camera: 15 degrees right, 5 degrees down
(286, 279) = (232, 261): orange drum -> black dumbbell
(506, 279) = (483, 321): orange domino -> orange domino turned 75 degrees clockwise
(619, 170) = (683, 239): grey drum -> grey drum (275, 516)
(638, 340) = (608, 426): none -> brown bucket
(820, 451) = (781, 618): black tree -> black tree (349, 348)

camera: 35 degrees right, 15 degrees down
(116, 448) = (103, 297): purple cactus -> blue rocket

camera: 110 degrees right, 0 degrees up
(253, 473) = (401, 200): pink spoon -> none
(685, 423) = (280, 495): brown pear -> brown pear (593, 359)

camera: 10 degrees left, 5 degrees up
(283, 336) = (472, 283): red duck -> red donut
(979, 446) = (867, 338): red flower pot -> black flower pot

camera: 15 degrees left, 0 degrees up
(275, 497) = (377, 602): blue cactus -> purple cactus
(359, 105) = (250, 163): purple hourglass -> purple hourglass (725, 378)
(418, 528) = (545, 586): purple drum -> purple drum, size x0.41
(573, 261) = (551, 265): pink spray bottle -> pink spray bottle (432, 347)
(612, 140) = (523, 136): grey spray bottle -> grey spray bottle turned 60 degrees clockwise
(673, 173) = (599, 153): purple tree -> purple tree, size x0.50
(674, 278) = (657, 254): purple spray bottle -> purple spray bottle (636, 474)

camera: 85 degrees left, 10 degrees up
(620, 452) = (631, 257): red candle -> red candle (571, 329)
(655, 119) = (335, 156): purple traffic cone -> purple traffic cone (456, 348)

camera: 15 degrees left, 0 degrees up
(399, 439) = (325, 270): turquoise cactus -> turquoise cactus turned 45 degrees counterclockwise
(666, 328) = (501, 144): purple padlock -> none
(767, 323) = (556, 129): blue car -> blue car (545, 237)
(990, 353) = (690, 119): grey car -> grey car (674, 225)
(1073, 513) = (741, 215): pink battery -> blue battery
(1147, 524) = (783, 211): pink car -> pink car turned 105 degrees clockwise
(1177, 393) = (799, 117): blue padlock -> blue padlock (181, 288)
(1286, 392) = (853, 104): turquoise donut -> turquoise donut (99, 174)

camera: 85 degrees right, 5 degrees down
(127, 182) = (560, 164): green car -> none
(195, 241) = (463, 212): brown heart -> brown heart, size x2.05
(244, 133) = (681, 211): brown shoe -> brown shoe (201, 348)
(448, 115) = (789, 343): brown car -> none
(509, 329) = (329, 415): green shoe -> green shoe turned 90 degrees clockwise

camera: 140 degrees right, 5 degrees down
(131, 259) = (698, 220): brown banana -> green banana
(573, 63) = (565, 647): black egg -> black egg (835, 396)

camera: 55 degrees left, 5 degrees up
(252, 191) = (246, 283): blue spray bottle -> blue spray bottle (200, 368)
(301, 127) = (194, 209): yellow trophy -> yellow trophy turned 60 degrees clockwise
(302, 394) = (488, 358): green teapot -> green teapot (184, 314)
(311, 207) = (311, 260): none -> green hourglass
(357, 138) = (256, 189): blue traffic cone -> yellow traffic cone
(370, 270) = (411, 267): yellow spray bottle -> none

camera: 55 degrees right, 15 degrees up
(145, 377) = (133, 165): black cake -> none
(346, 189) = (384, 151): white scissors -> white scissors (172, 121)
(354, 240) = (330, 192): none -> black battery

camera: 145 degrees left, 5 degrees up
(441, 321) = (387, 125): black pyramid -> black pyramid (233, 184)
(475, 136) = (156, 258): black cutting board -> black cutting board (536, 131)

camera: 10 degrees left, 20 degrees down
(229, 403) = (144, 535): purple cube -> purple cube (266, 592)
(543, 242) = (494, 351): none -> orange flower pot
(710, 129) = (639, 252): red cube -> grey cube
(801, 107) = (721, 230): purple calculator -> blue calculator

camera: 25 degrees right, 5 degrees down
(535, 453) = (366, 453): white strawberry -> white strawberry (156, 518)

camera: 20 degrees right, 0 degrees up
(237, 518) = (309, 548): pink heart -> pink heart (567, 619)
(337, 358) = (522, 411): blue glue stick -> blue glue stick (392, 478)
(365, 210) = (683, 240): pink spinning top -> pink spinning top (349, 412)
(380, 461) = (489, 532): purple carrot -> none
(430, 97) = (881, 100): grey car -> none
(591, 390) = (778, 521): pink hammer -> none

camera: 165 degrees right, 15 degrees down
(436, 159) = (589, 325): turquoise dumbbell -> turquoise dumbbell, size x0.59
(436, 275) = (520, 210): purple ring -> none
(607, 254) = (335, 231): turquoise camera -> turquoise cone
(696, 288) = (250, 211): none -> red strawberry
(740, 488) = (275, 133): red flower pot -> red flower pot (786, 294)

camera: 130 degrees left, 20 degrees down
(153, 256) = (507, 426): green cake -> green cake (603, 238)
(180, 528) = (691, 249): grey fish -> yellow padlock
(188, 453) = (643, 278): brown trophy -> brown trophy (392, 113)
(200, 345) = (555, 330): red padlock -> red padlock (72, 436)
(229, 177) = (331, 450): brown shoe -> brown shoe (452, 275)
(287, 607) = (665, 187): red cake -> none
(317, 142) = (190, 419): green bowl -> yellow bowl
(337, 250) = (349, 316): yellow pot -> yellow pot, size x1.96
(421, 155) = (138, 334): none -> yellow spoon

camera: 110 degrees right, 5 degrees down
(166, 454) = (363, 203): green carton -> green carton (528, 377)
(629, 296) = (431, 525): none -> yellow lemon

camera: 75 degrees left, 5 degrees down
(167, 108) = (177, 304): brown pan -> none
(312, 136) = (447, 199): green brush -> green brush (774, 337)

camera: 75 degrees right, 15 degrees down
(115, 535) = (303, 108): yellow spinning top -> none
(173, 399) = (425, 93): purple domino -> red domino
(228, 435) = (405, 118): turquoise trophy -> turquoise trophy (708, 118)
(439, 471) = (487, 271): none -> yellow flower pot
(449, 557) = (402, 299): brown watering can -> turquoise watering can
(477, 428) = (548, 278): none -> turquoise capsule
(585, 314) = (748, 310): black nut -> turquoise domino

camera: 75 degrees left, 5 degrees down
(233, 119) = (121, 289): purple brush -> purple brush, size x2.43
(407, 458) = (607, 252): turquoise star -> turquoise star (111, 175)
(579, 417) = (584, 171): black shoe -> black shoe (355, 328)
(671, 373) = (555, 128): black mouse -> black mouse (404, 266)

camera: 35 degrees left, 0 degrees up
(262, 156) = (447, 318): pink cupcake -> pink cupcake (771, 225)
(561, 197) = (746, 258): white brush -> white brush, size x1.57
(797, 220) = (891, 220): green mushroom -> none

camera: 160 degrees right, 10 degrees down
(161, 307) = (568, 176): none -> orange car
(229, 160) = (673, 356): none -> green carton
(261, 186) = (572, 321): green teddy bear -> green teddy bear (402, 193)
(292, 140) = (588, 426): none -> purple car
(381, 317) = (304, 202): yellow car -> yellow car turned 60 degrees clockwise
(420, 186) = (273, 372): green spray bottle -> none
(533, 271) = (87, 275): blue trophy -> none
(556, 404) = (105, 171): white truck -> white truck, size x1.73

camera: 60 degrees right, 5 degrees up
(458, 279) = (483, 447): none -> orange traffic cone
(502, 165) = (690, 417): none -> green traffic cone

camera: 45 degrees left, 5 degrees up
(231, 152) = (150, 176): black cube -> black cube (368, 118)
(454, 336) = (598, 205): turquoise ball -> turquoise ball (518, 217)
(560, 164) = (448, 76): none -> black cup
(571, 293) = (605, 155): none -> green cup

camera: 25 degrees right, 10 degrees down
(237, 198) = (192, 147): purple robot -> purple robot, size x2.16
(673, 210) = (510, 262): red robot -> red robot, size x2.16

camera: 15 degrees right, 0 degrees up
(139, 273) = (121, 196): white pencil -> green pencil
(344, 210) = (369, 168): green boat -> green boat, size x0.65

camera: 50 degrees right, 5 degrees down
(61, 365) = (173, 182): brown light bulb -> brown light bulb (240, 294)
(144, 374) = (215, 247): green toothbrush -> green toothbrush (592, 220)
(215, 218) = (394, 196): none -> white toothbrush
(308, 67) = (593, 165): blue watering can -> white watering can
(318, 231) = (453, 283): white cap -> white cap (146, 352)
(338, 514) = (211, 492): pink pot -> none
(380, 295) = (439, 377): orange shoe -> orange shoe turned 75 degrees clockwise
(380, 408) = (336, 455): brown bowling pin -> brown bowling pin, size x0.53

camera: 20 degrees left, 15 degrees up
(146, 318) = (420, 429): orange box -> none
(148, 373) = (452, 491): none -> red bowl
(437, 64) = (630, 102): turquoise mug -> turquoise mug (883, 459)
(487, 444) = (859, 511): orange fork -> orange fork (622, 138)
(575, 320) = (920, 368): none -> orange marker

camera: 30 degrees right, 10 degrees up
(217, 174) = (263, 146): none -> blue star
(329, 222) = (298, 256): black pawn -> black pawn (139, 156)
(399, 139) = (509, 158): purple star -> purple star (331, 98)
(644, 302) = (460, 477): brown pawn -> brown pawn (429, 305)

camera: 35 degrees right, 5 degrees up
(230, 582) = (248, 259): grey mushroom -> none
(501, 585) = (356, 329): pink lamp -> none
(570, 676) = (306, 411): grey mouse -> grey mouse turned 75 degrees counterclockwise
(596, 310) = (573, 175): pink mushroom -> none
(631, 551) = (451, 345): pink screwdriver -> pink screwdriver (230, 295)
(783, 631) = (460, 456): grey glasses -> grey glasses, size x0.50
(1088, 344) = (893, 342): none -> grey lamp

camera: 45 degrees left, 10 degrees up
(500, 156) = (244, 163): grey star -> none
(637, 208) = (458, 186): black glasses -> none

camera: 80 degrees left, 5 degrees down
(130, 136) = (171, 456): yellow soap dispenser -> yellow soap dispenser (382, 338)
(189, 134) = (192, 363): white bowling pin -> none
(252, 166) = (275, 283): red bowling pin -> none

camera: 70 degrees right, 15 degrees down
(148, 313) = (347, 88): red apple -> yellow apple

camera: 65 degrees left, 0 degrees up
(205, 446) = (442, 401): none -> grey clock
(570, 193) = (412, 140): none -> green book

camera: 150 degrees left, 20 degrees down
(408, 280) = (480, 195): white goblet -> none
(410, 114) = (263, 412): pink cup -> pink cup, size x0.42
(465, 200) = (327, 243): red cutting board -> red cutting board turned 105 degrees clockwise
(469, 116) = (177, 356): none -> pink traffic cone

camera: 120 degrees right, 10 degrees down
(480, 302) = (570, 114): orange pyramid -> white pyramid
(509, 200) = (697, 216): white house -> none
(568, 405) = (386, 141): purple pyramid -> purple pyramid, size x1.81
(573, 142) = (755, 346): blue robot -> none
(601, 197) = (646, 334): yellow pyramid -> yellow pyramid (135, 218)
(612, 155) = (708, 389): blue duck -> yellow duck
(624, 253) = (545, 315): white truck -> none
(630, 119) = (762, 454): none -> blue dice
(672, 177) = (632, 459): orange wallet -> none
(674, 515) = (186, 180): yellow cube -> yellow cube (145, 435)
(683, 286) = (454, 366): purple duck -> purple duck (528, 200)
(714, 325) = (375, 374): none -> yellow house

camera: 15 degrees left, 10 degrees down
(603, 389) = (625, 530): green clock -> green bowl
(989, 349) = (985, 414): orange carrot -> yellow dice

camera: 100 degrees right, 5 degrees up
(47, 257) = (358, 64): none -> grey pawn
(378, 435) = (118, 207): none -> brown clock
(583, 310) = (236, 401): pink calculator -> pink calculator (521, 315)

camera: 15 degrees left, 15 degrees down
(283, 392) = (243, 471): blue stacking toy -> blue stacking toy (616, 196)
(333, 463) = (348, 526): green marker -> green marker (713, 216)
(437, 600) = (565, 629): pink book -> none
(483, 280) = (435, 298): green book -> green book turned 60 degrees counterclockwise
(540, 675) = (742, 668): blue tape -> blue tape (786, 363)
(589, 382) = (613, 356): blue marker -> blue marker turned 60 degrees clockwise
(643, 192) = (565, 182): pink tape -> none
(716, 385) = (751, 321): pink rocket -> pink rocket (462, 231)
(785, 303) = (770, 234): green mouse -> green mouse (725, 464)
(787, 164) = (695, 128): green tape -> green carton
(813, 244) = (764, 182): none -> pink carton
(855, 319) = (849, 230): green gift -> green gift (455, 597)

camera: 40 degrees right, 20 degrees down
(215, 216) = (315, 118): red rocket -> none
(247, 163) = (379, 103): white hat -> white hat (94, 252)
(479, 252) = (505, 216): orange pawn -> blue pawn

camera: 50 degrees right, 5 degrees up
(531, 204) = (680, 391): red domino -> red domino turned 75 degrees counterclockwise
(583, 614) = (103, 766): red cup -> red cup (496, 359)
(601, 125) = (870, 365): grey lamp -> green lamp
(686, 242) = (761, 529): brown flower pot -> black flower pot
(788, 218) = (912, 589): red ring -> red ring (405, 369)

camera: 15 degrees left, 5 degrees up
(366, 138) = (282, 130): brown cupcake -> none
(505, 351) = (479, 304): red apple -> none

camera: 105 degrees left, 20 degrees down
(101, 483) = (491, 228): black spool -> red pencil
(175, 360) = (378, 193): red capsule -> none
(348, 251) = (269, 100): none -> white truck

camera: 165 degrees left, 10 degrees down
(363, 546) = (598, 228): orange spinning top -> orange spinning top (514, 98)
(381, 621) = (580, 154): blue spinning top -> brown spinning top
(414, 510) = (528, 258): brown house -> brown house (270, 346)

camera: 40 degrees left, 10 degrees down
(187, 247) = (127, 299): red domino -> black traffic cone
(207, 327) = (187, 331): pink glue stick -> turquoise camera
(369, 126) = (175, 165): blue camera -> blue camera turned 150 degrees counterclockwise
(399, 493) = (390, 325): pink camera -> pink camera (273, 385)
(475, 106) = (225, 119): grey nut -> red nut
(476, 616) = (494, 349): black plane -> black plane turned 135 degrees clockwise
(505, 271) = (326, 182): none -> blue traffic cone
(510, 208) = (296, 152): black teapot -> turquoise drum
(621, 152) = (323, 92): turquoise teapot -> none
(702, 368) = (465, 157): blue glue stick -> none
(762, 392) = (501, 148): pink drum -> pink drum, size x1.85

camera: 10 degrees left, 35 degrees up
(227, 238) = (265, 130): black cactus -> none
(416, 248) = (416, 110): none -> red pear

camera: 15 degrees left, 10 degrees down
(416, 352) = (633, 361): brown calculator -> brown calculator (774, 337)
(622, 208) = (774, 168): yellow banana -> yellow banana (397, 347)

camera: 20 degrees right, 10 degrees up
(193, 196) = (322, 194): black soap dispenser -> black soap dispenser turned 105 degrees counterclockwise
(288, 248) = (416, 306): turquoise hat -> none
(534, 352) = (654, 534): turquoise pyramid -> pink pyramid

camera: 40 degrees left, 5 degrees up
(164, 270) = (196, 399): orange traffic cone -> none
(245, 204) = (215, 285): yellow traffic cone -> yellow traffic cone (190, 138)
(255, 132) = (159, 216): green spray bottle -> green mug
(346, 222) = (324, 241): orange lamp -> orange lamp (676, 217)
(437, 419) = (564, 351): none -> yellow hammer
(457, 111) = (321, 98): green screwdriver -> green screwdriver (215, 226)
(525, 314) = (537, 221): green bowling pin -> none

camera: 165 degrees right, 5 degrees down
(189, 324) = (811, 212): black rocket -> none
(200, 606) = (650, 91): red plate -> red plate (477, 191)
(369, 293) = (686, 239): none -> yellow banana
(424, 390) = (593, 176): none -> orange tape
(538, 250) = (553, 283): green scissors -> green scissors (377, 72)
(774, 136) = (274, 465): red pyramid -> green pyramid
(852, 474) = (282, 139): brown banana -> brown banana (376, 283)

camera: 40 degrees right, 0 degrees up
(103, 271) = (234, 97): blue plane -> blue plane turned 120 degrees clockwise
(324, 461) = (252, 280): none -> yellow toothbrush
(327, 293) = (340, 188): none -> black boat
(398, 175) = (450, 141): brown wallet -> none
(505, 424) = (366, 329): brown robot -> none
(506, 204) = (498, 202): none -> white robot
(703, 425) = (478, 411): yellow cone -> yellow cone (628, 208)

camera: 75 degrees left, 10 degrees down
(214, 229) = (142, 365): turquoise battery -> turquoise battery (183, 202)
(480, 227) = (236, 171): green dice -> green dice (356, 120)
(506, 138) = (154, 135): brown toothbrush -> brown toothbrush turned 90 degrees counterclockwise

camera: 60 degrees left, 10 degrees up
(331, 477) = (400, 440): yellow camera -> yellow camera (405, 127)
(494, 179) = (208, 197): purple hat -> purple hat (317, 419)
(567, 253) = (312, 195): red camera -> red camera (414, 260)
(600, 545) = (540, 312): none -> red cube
******
• Your assignment
All lines in the listing above from the line containing "camera: 165 degrees right, 15 degrees down" to the line containing "(439, 471) = (487, 271): none", inclusive, should be retyped exactly; no other lines should appear.

• Task solution
camera: 165 degrees right, 15 degrees down
(436, 159) = (589, 325): turquoise dumbbell -> turquoise dumbbell, size x0.59
(436, 275) = (520, 210): purple ring -> none
(607, 254) = (335, 231): turquoise camera -> turquoise cone
(696, 288) = (250, 211): none -> red strawberry
(740, 488) = (275, 133): red flower pot -> red flower pot (786, 294)

camera: 130 degrees left, 20 degrees down
(153, 256) = (507, 426): green cake -> green cake (603, 238)
(180, 528) = (691, 249): grey fish -> yellow padlock
(188, 453) = (643, 278): brown trophy -> brown trophy (392, 113)
(200, 345) = (555, 330): red padlock -> red padlock (72, 436)
(229, 177) = (331, 450): brown shoe -> brown shoe (452, 275)
(287, 607) = (665, 187): red cake -> none
(317, 142) = (190, 419): green bowl -> yellow bowl
(337, 250) = (349, 316): yellow pot -> yellow pot, size x1.96
(421, 155) = (138, 334): none -> yellow spoon

camera: 110 degrees right, 5 degrees down
(166, 454) = (363, 203): green carton -> green carton (528, 377)
(629, 296) = (431, 525): none -> yellow lemon

camera: 75 degrees left, 5 degrees down
(167, 108) = (177, 304): brown pan -> none
(312, 136) = (447, 199): green brush -> green brush (774, 337)

camera: 75 degrees right, 15 degrees down
(115, 535) = (303, 108): yellow spinning top -> none
(173, 399) = (425, 93): purple domino -> red domino
(228, 435) = (405, 118): turquoise trophy -> turquoise trophy (708, 118)
(439, 471) = (487, 271): none -> yellow flower pot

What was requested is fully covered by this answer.